## Material to process
# # # # #
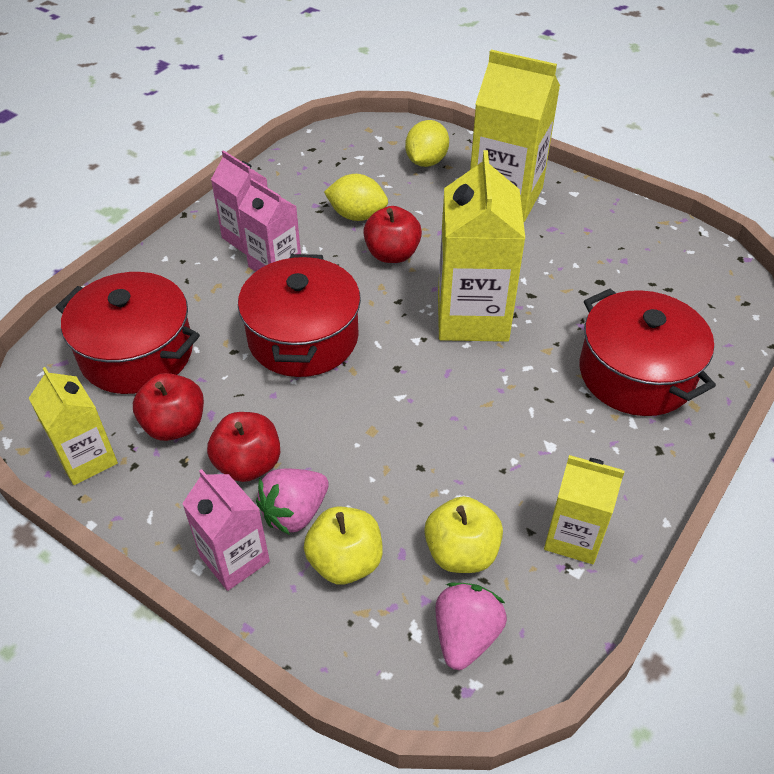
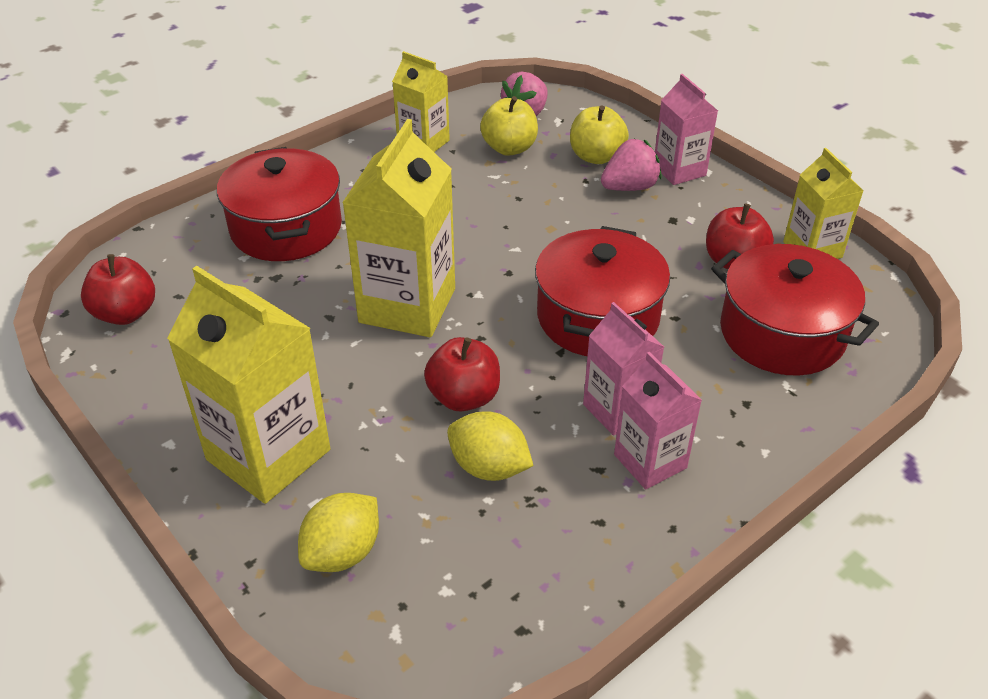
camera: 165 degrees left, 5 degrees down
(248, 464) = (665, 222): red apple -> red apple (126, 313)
# # # # #
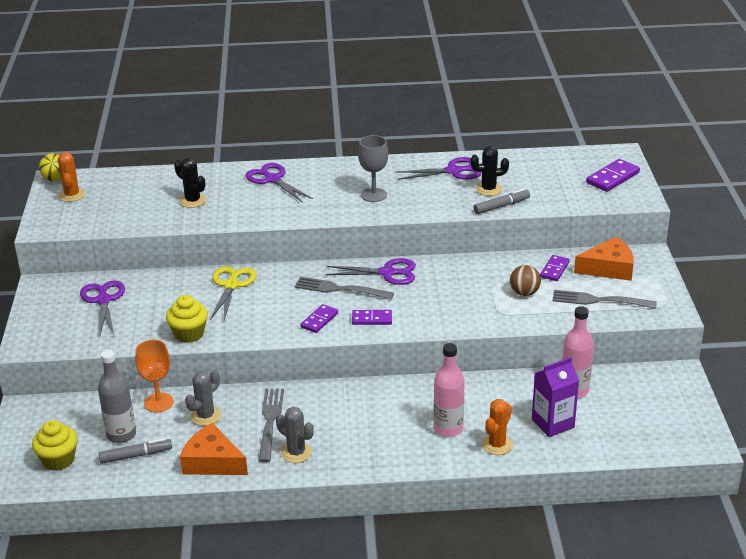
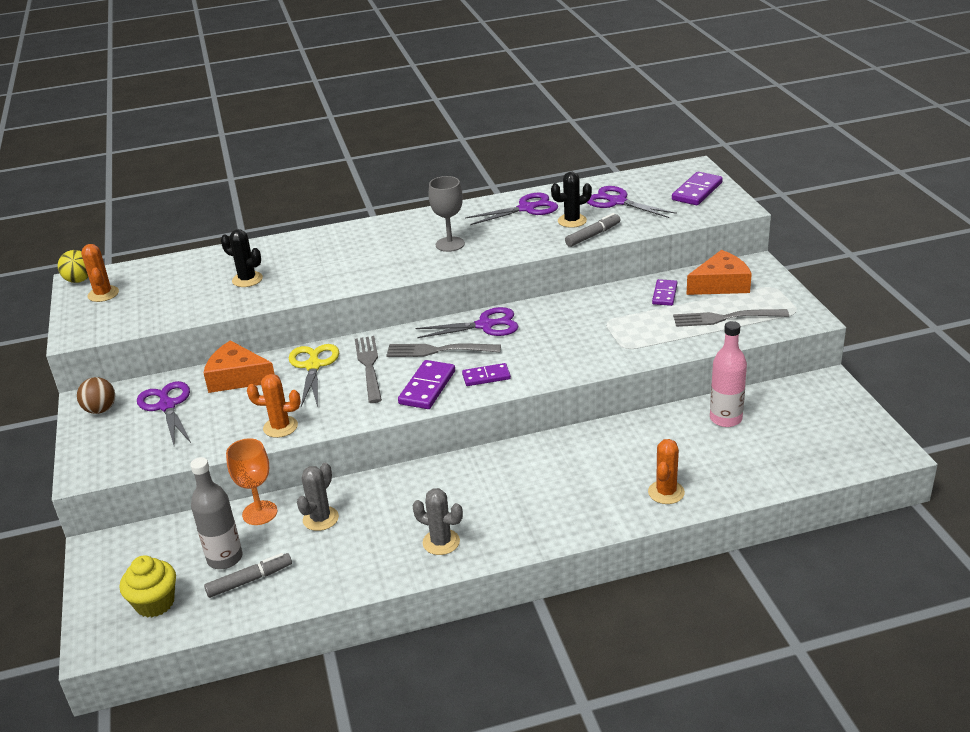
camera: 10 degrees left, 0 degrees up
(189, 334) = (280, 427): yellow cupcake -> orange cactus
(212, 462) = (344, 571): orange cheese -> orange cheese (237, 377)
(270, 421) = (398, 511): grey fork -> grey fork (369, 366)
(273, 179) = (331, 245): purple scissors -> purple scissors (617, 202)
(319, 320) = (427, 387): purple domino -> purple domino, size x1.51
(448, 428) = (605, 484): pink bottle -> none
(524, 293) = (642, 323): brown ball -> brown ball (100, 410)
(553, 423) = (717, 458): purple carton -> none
# # # # #
## The task
In the listing above, find each line with the word "camera" and copy it.

## Completed task
camera: 165 degrees left, 5 degrees down
camera: 10 degrees left, 0 degrees up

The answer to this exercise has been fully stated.